BEGIN PROVIDED MATERIAL
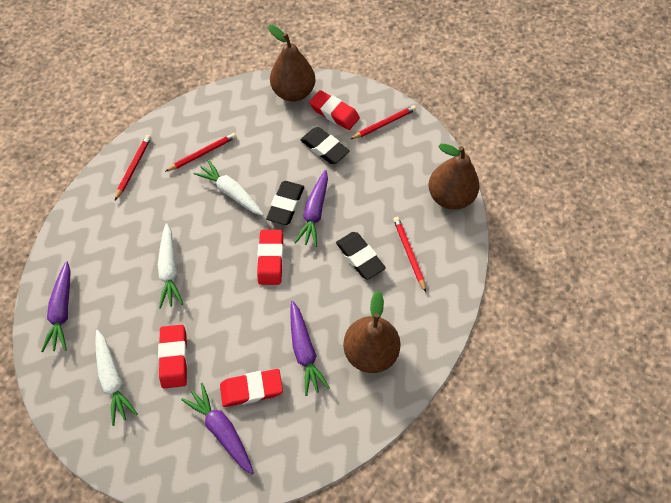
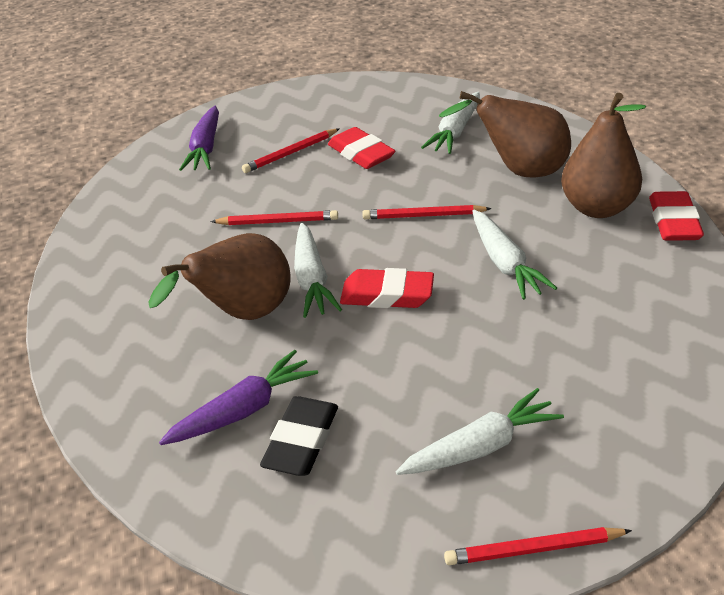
black eraser: 3 -> 1
purple carrot: 4 -> 2
red eraser: 4 -> 3
white carrot: 3 -> 4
END PROVIDED MATERIAL
§ TASK DESCRIPTION
Your job is to reproduce the material exactly. Keep pictures out of it.

§ EXERCISE ANSWER
black eraser: 3 -> 1
purple carrot: 4 -> 2
red eraser: 4 -> 3
white carrot: 3 -> 4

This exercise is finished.